━━━ Source data

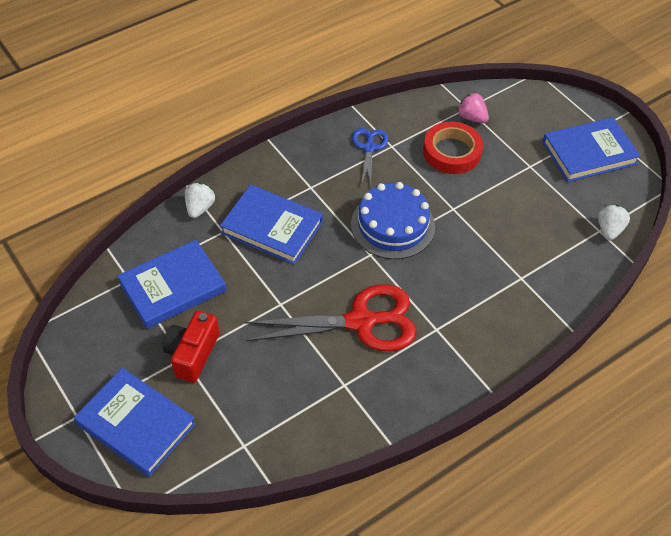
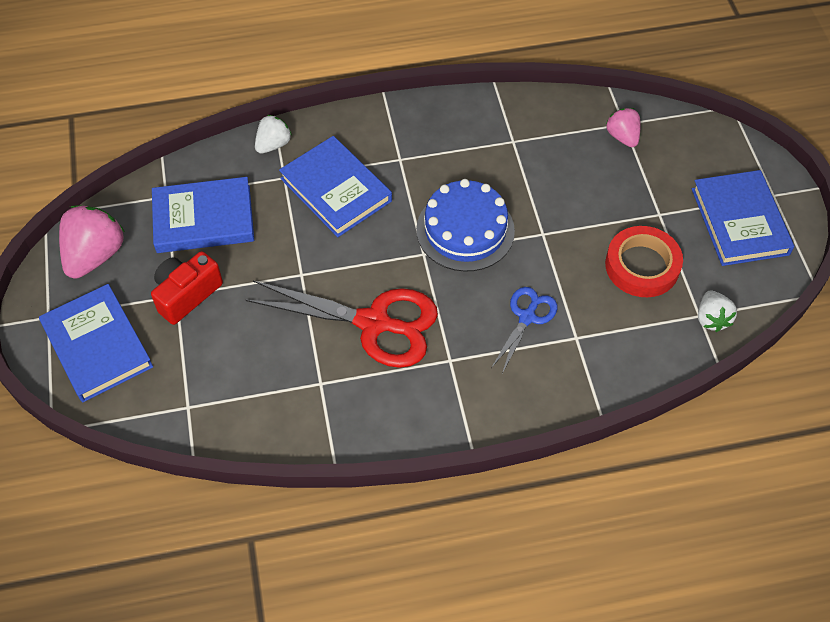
camera: 25 degrees right, 5 degrees up
(92, 349) = (95, 255): none -> pink strawberry
(369, 148) = (487, 135): blue scissors -> blue scissors (527, 317)
(452, 152) = (577, 169): red tape -> red tape (642, 266)
(589, 153) = (739, 221): blue book -> blue book turned 75 degrees clockwise
(609, 230) = (711, 319): white strawberry -> white strawberry turned 135 degrees clockwise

━━━━━━

What the exercise asks:
Give the records again exactly, pictures left out.

Task output:
camera: 25 degrees right, 5 degrees up
(92, 349) = (95, 255): none -> pink strawberry
(369, 148) = (487, 135): blue scissors -> blue scissors (527, 317)
(452, 152) = (577, 169): red tape -> red tape (642, 266)
(589, 153) = (739, 221): blue book -> blue book turned 75 degrees clockwise
(609, 230) = (711, 319): white strawberry -> white strawberry turned 135 degrees clockwise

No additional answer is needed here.